§ WORK TO BE COMPLETED
Repeat the data word for word and skip the pictures.

§ RAW DATA
· · · · · · ·

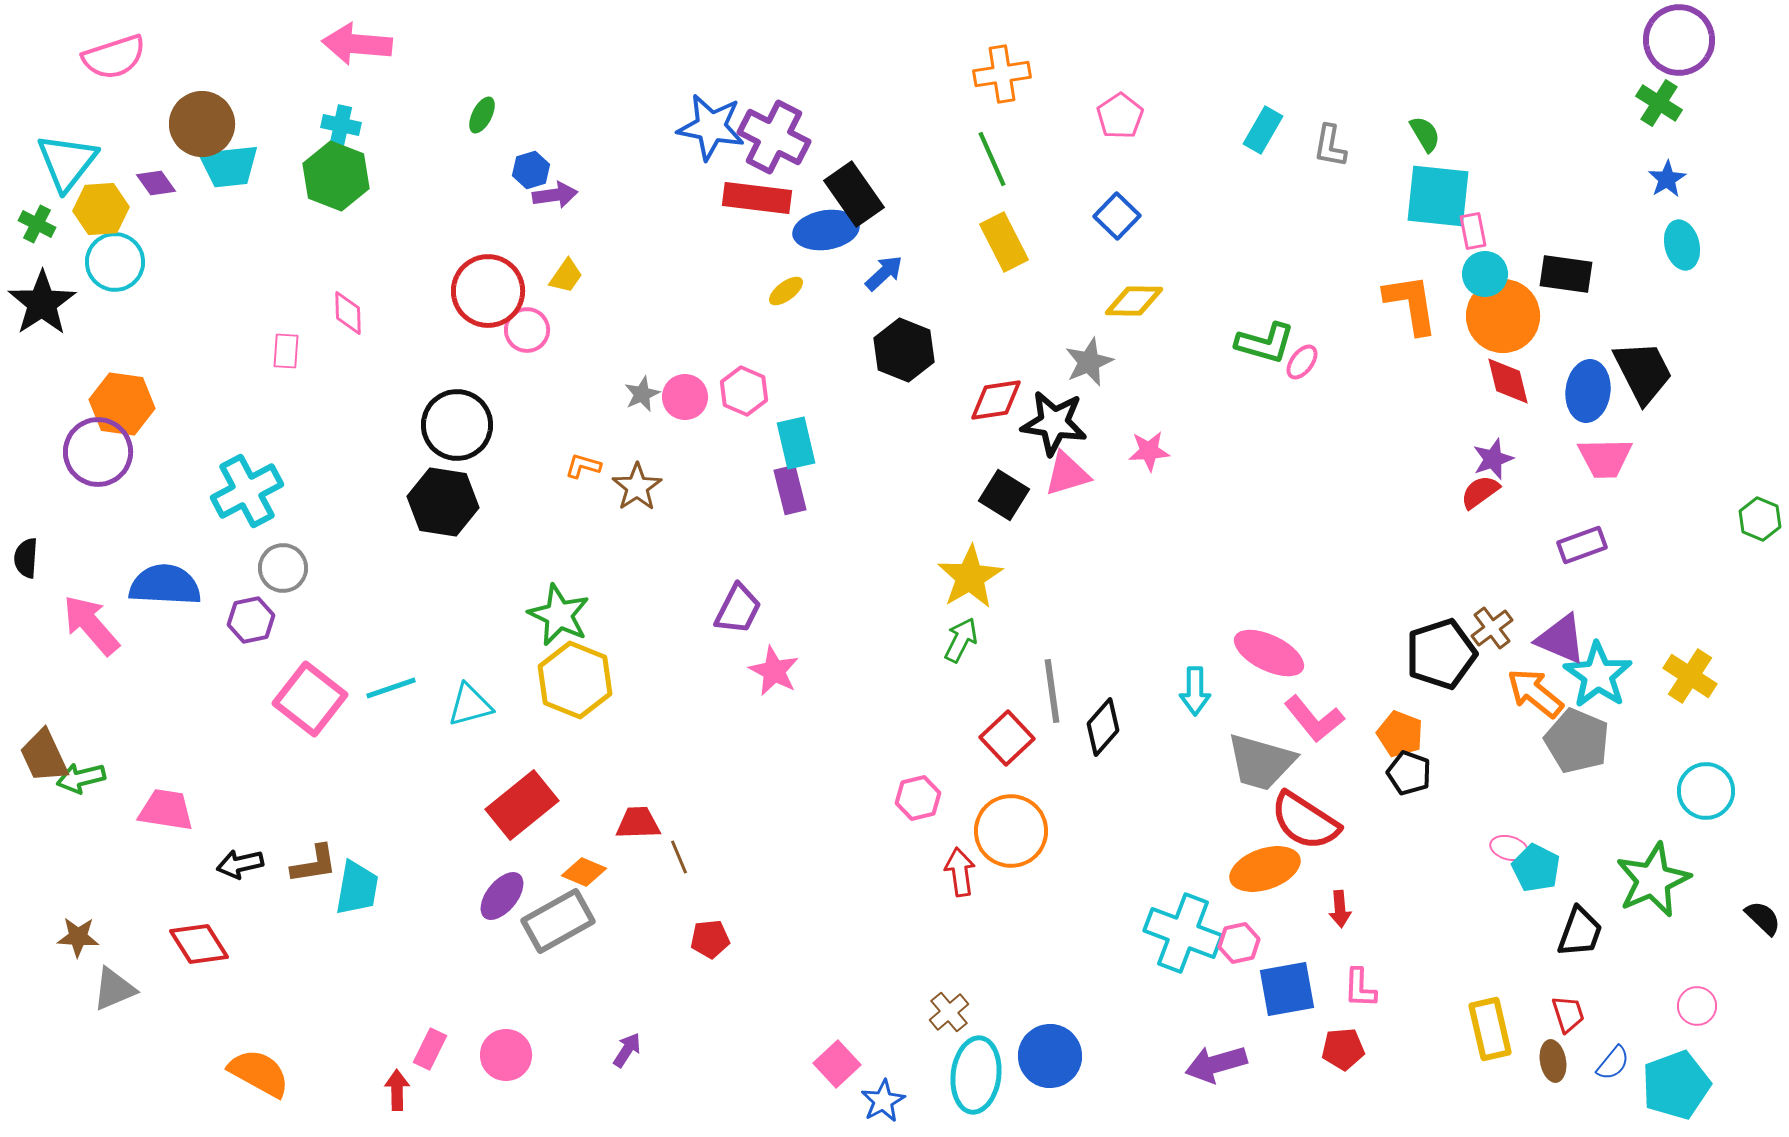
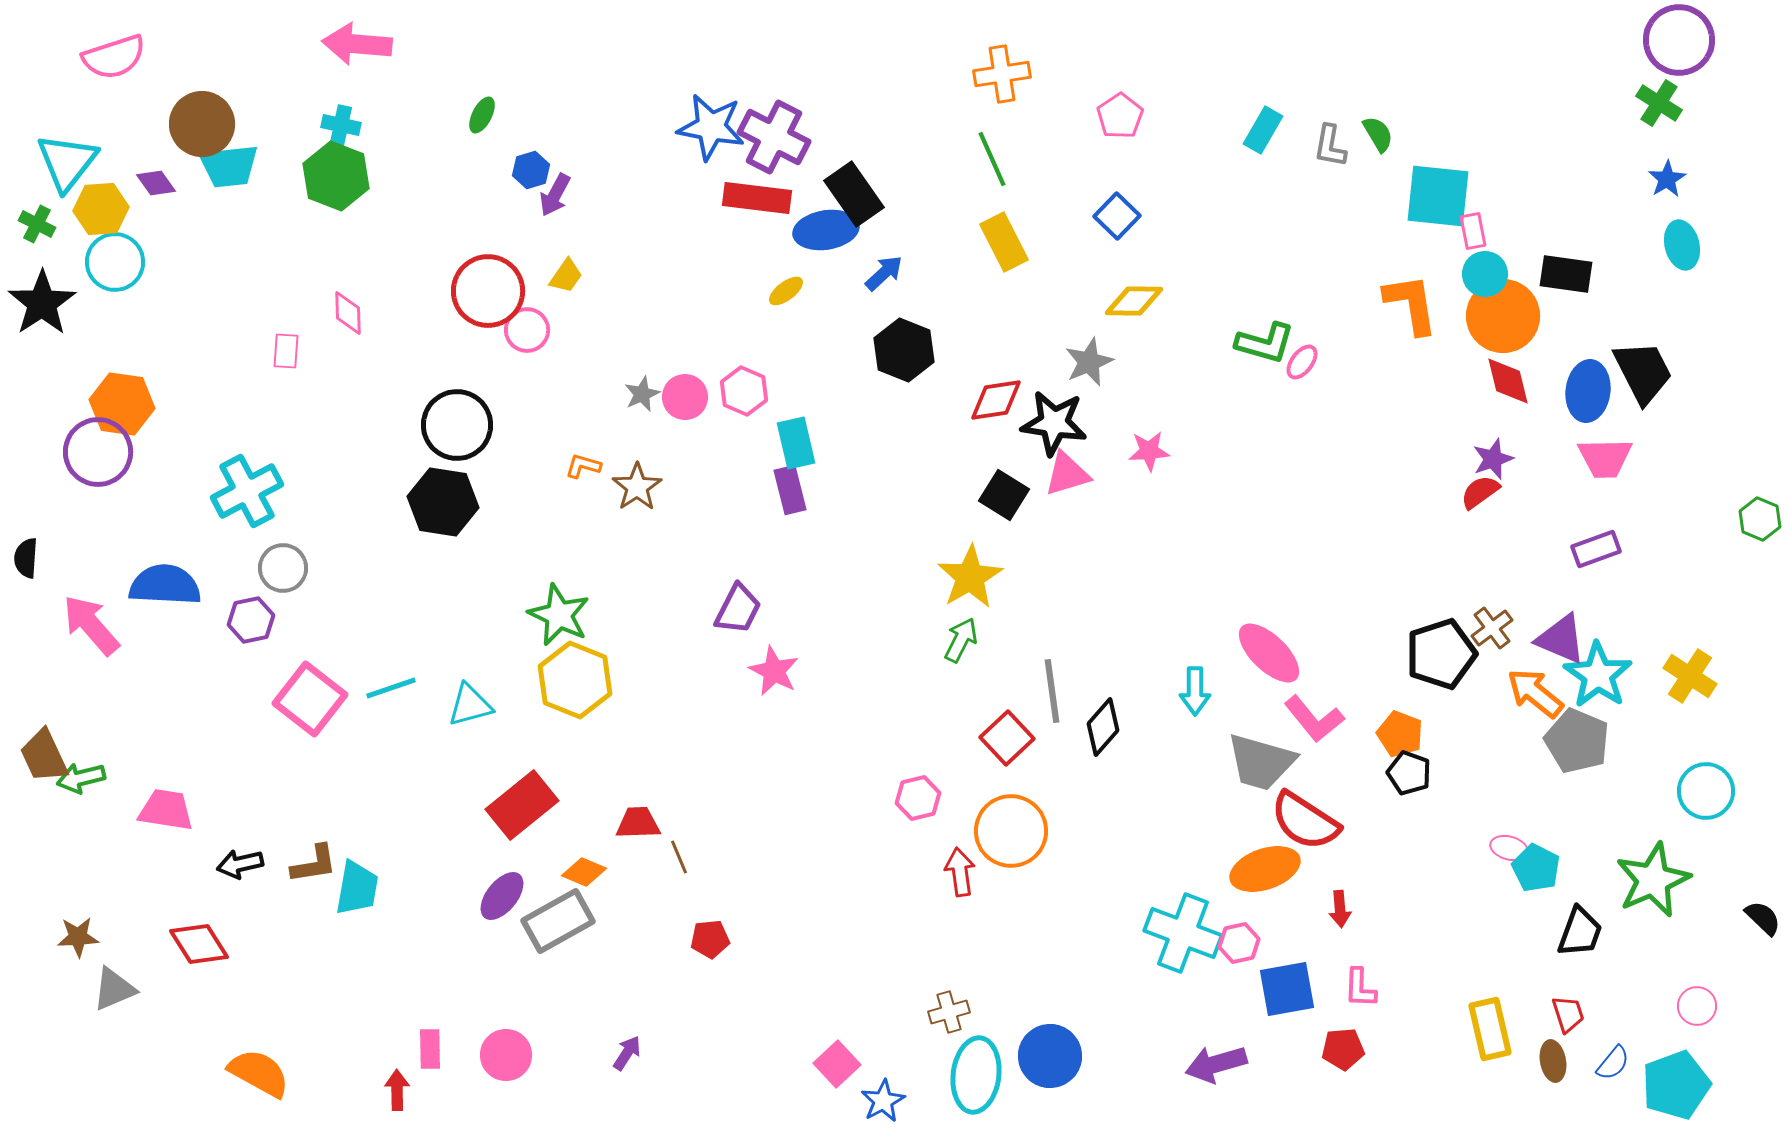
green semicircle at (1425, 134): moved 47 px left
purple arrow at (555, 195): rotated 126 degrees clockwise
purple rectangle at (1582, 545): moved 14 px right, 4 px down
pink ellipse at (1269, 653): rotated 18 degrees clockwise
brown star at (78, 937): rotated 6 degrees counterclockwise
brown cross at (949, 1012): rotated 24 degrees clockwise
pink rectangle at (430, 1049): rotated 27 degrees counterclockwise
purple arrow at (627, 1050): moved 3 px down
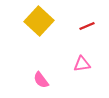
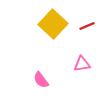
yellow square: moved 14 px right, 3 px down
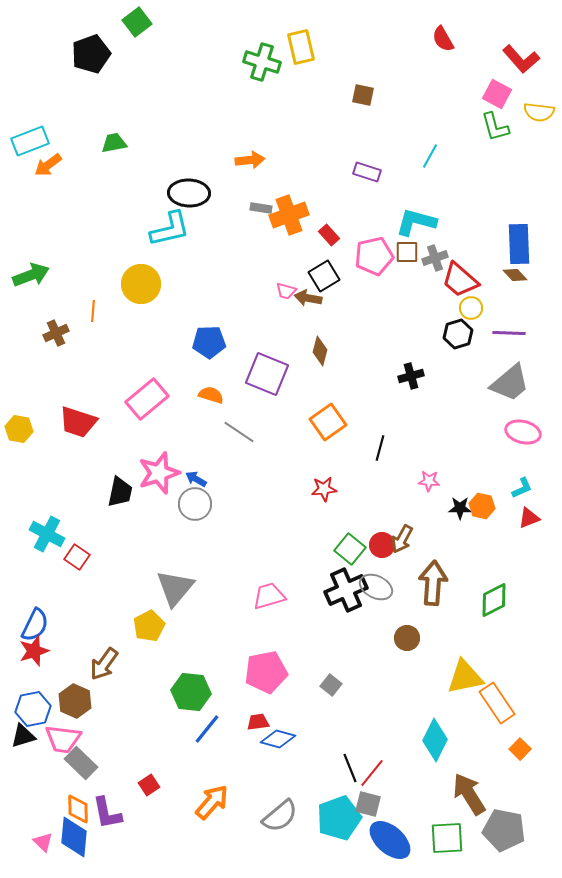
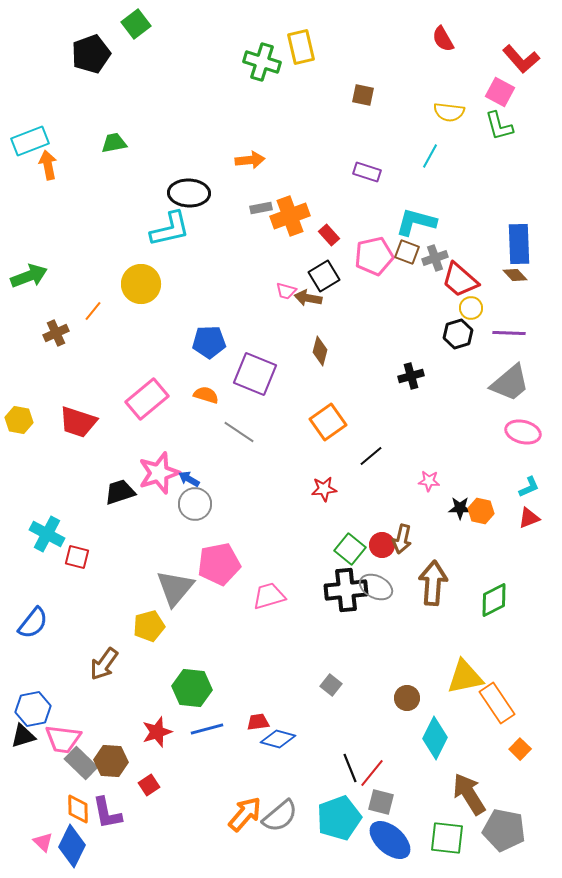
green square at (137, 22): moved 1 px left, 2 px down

· · · · · · ·

§ OUTPUT OF THE TASK
green semicircle at (1425, 134): moved 47 px left
purple arrow at (555, 195): rotated 126 degrees clockwise
purple rectangle at (1582, 545): moved 14 px right, 4 px down
pink ellipse at (1269, 653): rotated 18 degrees clockwise
brown star at (78, 937): rotated 6 degrees counterclockwise
brown cross at (949, 1012): rotated 24 degrees clockwise
pink rectangle at (430, 1049): rotated 27 degrees counterclockwise
purple arrow at (627, 1050): moved 3 px down
yellow square: moved 14 px right, 3 px down
green square at (137, 22): moved 1 px left, 2 px down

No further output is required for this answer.